Locate each line with the string "black" in the listing below and copy it.

- **EXERCISE DATA**

————————

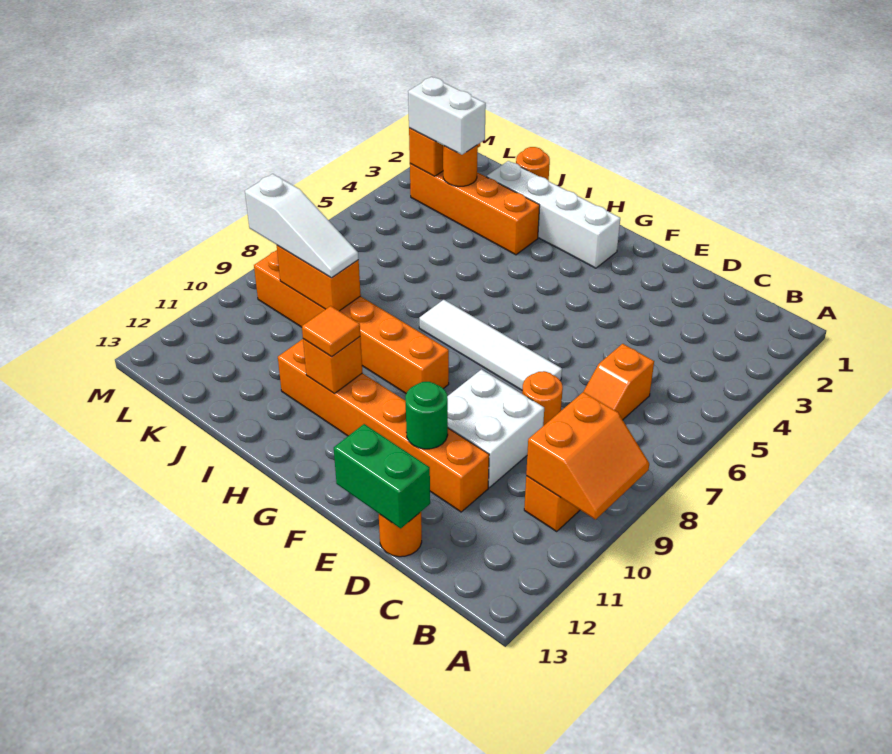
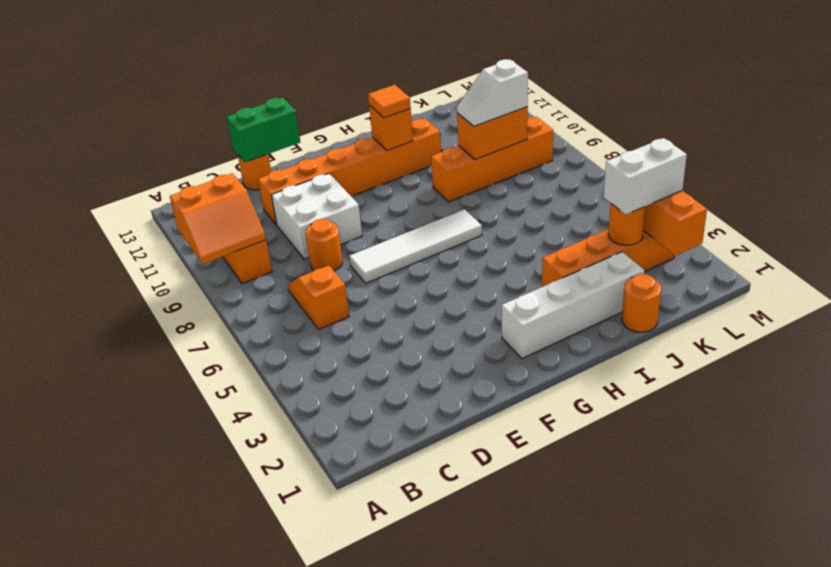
orange slope A9:B10 level 2 top B -> orange slope A9:B10 level 2 top 10
green round brick E11 level 2 -> none
orange brick G9:L9 level 1 -> orange brick I9:L9 level 1
white slope J9:L9 level 3 top L -> white slope J9:K9 level 3 top K

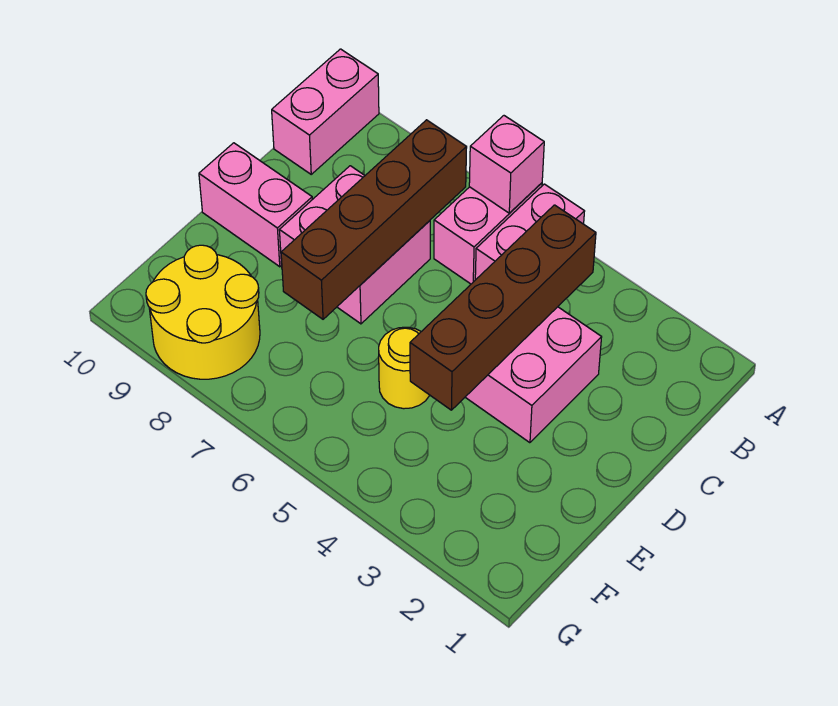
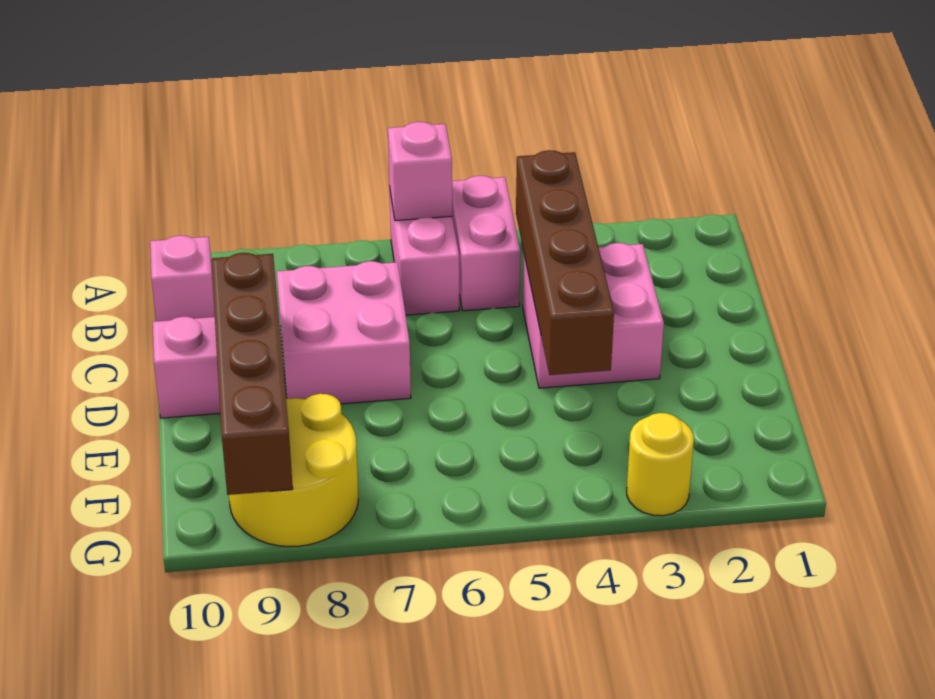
pink brick A10:B10 level 1 -> pink brick B10 level 1
brown brick B7:E7 level 2 -> brown brick D9:G9 level 2
yellow round brick E5 level 1 -> yellow round brick G3 level 1

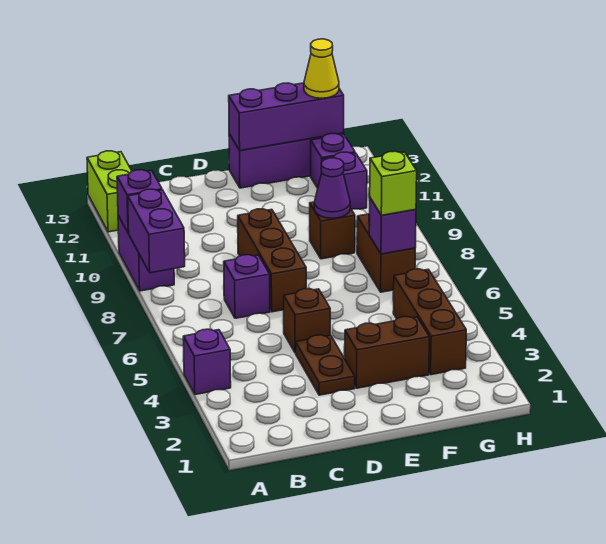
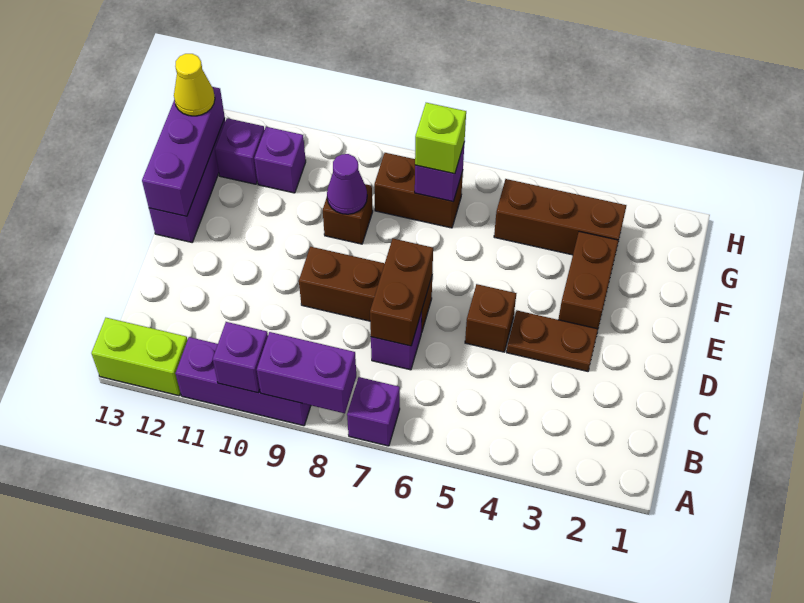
purple brick A4 level 1 -> purple brick A7 level 1
purple brick A9:A10 level 1 -> purple brick A9:A11 level 1
none -> brown brick C7:D7 level 2

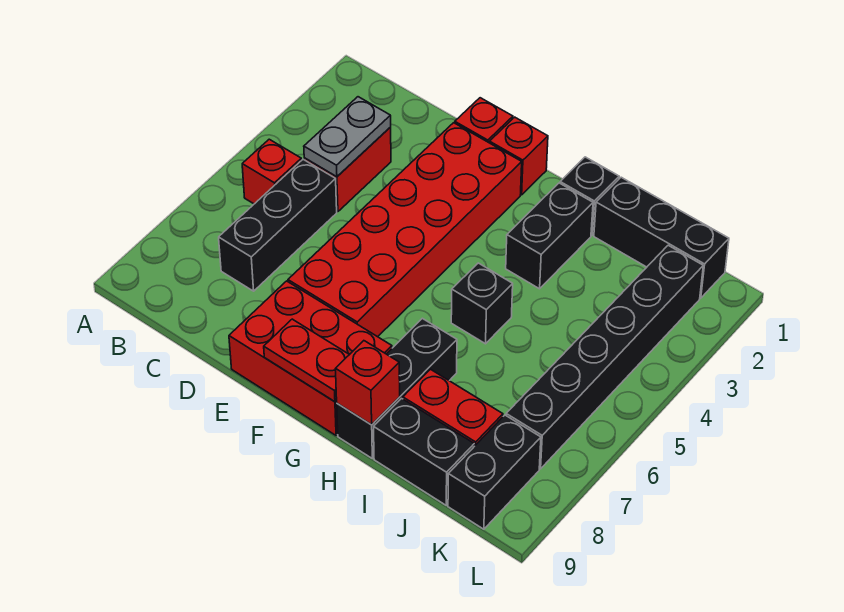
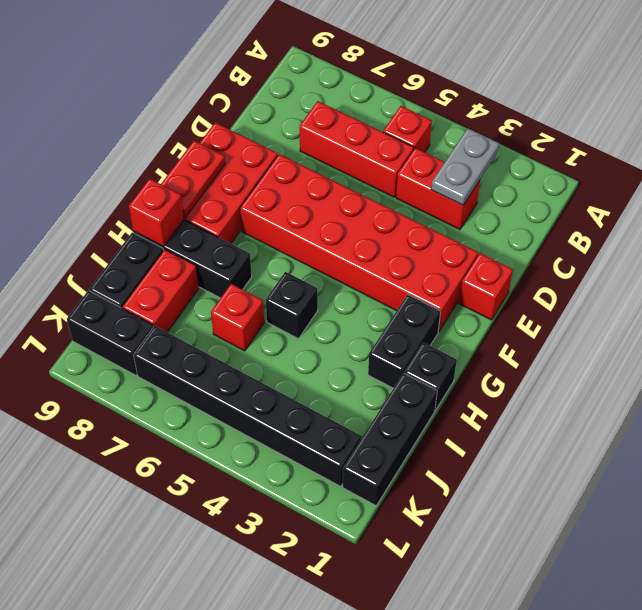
grey plate C3:C4 level 2 -> grey plate B3:C3 level 2
black brick C5:C7 level 1 -> red brick C5:C7 level 1
red brick F1 level 1 -> red brick I6 level 1
black brick H2:H3 level 1 -> black brick G2:H2 level 1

————————

- **TASK ANSWER**
black brick C5:C7 level 1 -> red brick C5:C7 level 1
black brick H2:H3 level 1 -> black brick G2:H2 level 1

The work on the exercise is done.